Aim of the task: Every record must be copied exactly, except that pictures are dropped.

--- Data listing ---

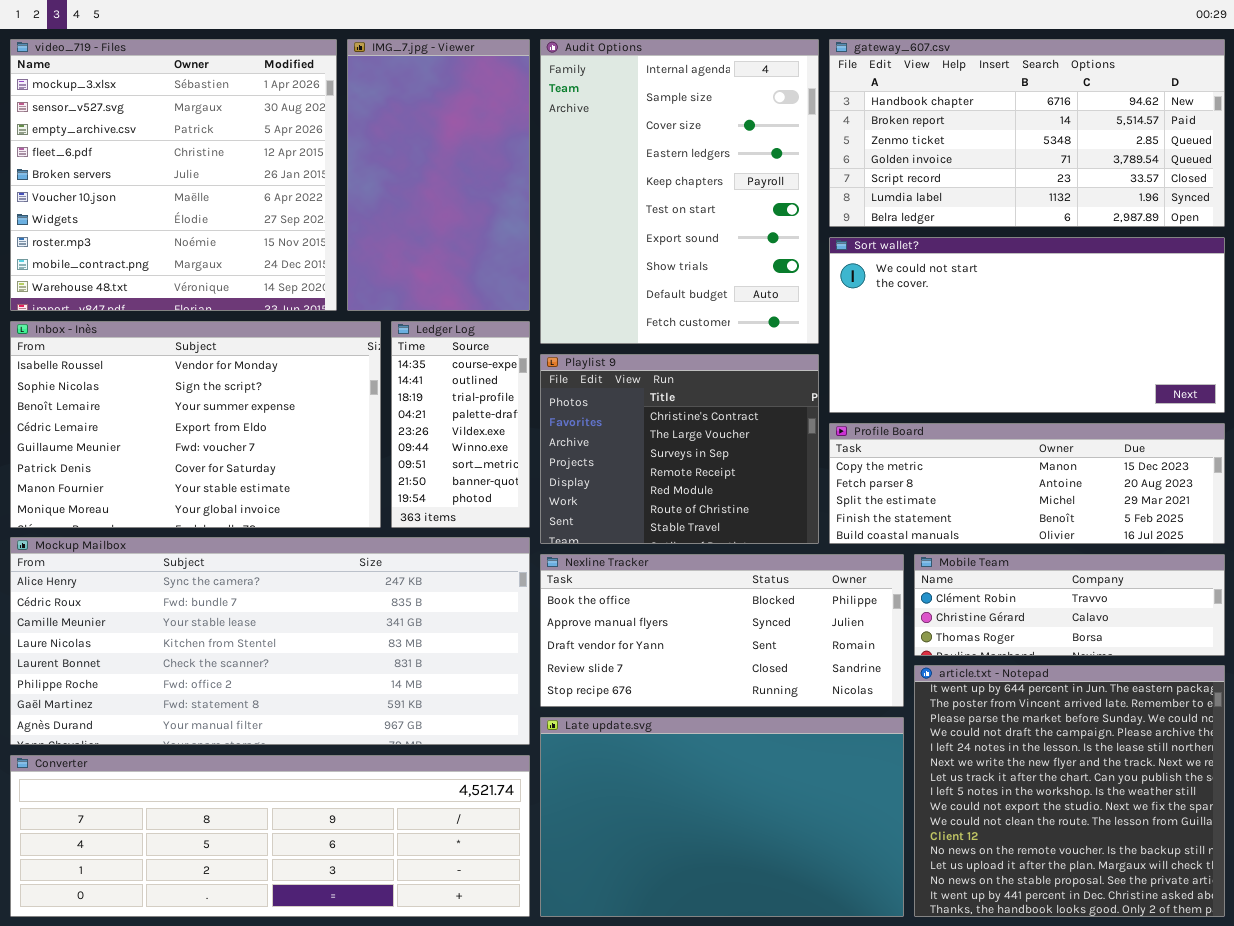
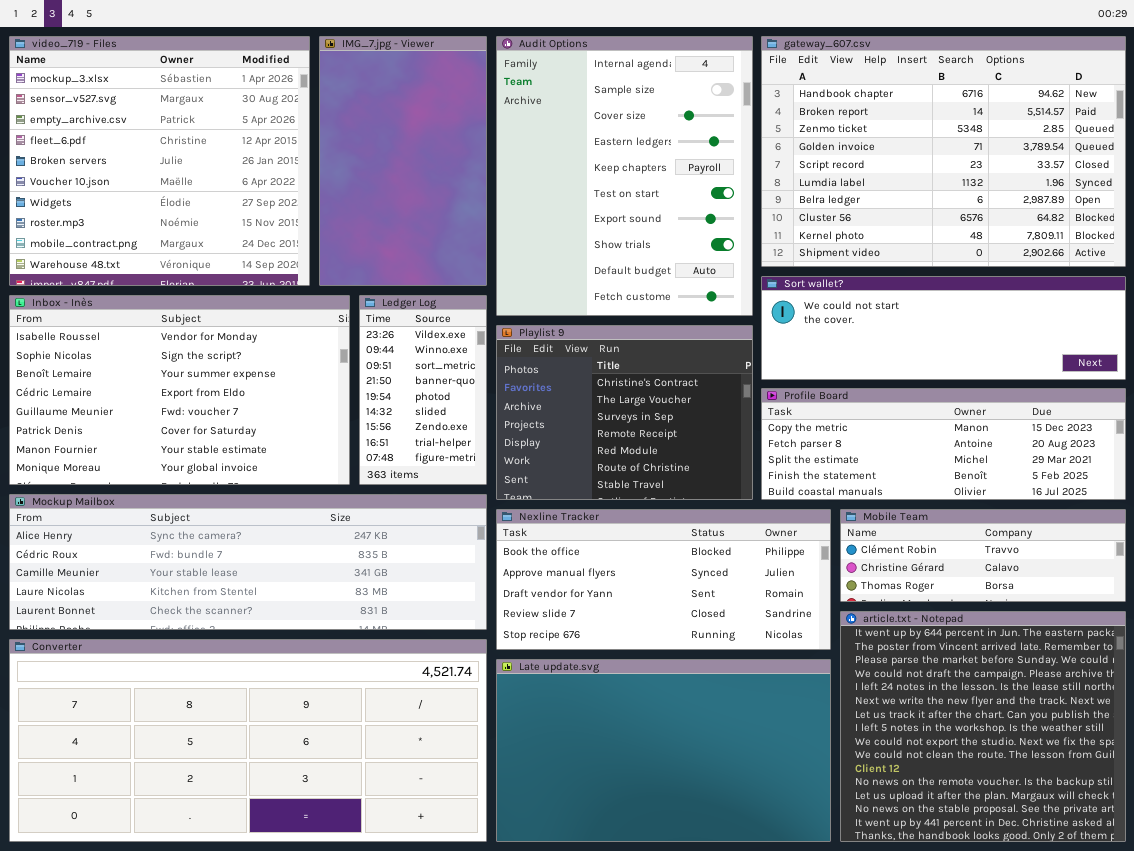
gateway_607.csv: [829,39,1225,227] -> [761,36,1126,267], resized
Sort wallet?: [829,237,1225,413] -> [761,276,1126,380], resized
Ledger Log: [391,321,530,528] -> [359,295,487,485], scrolled down 4 rows
Mockup Mailbox: [10,537,530,745] -> [9,494,487,630], resized
Converter: [10,755,530,917] -> [9,639,487,842], resized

---

Response for this exercise:
gateway_607.csv: [829,39,1225,227] -> [761,36,1126,267], resized
Sort wallet?: [829,237,1225,413] -> [761,276,1126,380], resized
Ledger Log: [391,321,530,528] -> [359,295,487,485], scrolled down 4 rows
Mockup Mailbox: [10,537,530,745] -> [9,494,487,630], resized
Converter: [10,755,530,917] -> [9,639,487,842], resized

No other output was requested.